# TASK DIRECTIONS:
Report each line of the records below that contains the word "with", treating uppercase and lowercase letters as different.

# DATA TO USE:
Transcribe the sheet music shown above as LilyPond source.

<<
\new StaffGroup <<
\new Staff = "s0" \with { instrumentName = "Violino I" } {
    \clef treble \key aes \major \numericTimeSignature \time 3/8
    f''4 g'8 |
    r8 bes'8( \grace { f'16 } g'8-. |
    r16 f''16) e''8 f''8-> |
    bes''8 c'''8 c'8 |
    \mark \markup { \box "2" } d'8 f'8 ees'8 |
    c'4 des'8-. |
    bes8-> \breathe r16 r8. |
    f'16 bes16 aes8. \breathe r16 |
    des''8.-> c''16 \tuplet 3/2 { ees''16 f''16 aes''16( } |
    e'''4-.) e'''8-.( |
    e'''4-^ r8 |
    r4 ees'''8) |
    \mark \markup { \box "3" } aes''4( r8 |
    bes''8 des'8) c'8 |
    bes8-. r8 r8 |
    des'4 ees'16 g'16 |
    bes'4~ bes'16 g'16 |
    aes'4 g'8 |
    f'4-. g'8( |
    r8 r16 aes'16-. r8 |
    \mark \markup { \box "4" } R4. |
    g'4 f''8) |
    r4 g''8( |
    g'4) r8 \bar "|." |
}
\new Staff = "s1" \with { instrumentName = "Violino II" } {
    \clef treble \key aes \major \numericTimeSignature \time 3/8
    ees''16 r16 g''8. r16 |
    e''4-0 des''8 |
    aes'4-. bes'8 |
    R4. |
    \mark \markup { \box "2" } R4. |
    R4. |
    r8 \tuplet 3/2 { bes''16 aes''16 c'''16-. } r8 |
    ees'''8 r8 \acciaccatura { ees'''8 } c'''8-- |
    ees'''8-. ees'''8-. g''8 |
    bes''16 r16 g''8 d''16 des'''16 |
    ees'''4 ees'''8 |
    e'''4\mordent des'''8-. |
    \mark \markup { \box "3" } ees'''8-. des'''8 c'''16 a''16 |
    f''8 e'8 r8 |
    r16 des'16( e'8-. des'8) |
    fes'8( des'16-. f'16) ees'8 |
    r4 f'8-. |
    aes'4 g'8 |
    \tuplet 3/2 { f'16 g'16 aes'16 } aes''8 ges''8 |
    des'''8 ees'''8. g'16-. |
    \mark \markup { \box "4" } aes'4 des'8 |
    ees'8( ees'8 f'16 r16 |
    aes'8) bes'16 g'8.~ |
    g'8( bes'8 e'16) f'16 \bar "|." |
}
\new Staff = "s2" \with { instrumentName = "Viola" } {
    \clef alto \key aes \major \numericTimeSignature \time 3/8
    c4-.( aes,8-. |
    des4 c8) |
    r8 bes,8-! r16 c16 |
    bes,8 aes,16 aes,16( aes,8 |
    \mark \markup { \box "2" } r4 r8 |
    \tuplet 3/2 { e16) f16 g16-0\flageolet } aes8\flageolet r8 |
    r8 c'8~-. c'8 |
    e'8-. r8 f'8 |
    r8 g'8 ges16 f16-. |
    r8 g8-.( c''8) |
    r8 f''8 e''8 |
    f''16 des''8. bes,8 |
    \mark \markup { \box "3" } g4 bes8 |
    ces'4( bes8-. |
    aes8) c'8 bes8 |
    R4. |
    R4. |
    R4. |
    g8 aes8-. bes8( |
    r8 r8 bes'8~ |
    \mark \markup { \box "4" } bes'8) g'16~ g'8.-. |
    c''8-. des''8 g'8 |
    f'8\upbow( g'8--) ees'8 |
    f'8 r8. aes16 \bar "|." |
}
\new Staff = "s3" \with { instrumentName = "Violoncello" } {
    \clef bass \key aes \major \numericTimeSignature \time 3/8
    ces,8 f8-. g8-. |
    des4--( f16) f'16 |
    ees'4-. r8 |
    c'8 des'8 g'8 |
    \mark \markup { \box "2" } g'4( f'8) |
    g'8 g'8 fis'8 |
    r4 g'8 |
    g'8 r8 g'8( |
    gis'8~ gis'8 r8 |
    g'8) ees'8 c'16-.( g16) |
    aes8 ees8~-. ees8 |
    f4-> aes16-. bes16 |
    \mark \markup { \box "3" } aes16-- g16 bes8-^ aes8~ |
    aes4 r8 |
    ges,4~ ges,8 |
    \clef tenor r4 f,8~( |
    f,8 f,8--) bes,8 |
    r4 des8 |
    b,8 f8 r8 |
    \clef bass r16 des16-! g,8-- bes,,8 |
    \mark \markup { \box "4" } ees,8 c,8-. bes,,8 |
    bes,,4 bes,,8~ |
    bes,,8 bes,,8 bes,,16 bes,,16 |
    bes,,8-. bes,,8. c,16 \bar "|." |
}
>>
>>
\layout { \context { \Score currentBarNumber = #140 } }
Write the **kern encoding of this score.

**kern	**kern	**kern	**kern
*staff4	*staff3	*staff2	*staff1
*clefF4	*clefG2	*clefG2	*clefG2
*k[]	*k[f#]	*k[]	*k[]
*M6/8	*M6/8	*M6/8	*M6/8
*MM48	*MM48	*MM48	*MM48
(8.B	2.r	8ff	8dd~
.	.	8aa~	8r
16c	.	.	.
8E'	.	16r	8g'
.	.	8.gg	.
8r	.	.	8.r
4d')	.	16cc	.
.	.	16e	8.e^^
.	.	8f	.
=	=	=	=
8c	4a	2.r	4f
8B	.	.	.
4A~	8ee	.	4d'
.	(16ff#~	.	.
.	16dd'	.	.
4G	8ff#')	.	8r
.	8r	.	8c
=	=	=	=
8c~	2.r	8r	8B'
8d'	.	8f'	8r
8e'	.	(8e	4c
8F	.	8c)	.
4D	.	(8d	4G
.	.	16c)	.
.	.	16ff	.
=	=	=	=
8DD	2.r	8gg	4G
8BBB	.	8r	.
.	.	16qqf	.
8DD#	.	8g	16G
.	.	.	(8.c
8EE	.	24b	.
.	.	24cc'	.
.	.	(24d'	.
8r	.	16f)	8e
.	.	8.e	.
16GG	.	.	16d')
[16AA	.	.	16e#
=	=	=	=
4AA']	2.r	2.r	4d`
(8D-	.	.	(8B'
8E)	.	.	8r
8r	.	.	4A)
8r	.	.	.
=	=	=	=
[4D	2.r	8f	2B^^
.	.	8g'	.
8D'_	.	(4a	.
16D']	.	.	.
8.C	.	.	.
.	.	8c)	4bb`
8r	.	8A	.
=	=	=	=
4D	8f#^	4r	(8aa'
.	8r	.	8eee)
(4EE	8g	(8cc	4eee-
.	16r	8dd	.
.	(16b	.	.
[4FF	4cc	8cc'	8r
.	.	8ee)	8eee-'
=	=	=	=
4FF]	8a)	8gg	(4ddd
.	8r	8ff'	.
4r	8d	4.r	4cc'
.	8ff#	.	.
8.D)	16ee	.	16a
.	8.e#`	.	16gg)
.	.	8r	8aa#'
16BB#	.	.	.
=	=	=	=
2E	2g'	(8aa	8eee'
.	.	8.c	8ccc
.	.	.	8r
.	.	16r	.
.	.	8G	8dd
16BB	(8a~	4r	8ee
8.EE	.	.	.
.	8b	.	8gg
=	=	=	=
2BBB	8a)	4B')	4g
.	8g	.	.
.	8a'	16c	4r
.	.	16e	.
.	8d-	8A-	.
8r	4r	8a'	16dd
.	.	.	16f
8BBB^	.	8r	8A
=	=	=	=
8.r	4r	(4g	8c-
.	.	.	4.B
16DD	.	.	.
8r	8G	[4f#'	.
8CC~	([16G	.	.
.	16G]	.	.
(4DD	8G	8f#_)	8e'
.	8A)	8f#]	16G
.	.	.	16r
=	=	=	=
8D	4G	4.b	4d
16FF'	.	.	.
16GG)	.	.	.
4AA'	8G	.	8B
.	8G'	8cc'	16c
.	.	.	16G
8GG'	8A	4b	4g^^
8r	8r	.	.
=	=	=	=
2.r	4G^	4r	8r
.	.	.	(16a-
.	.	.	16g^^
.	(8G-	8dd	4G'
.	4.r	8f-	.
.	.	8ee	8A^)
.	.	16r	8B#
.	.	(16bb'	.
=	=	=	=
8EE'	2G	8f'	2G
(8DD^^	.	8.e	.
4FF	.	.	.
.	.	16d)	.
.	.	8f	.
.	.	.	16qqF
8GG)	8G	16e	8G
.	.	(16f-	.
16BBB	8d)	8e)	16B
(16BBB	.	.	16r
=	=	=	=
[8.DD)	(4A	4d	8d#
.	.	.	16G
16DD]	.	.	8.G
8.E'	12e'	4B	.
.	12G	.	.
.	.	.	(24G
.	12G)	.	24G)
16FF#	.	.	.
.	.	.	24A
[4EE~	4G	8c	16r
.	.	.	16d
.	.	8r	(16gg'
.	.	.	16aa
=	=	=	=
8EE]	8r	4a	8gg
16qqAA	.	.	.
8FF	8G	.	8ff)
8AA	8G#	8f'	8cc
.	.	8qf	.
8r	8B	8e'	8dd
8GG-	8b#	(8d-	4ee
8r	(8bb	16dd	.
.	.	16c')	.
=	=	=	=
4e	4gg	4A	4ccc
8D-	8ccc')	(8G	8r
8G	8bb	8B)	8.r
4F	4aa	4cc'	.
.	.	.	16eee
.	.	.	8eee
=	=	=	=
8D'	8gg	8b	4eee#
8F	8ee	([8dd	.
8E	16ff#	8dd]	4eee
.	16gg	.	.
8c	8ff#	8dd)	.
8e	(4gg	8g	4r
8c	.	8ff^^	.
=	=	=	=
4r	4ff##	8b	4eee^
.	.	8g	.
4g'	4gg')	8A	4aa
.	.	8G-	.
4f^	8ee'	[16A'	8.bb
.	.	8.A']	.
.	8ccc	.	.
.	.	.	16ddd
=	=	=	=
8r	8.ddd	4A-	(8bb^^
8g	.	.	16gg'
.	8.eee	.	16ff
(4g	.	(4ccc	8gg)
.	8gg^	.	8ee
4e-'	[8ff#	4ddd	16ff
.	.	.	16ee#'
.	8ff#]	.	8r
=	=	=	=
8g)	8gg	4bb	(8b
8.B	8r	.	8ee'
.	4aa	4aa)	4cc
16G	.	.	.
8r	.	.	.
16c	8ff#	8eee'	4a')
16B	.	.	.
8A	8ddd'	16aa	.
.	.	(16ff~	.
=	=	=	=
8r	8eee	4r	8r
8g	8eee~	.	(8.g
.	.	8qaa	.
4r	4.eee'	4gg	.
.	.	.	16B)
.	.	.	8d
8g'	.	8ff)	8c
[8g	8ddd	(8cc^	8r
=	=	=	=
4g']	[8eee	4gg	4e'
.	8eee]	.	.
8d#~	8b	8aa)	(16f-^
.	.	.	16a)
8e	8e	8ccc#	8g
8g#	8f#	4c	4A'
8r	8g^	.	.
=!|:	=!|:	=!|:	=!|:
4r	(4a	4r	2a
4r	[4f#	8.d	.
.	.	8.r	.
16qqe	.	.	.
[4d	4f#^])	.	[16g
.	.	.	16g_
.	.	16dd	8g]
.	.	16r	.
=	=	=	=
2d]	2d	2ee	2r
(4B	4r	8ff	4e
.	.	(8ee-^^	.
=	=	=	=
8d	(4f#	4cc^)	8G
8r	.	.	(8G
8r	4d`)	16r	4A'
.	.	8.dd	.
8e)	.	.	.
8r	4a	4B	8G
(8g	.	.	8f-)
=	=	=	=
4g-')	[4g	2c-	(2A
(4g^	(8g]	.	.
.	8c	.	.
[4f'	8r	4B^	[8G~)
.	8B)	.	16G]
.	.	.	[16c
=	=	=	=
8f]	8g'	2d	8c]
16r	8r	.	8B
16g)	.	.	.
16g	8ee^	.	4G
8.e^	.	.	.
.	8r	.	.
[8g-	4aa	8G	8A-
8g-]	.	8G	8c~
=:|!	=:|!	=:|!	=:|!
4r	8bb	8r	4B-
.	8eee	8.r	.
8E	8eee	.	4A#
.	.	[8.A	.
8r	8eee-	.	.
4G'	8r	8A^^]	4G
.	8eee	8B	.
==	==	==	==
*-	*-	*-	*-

# ANSWER:
\new Staff = "s0" \with { instrumentName = "Violino I" } {
\new Staff = "s1" \with { instrumentName = "Violino II" } {
\new Staff = "s2" \with { instrumentName = "Viola" } {
\new Staff = "s3" \with { instrumentName = "Violoncello" } {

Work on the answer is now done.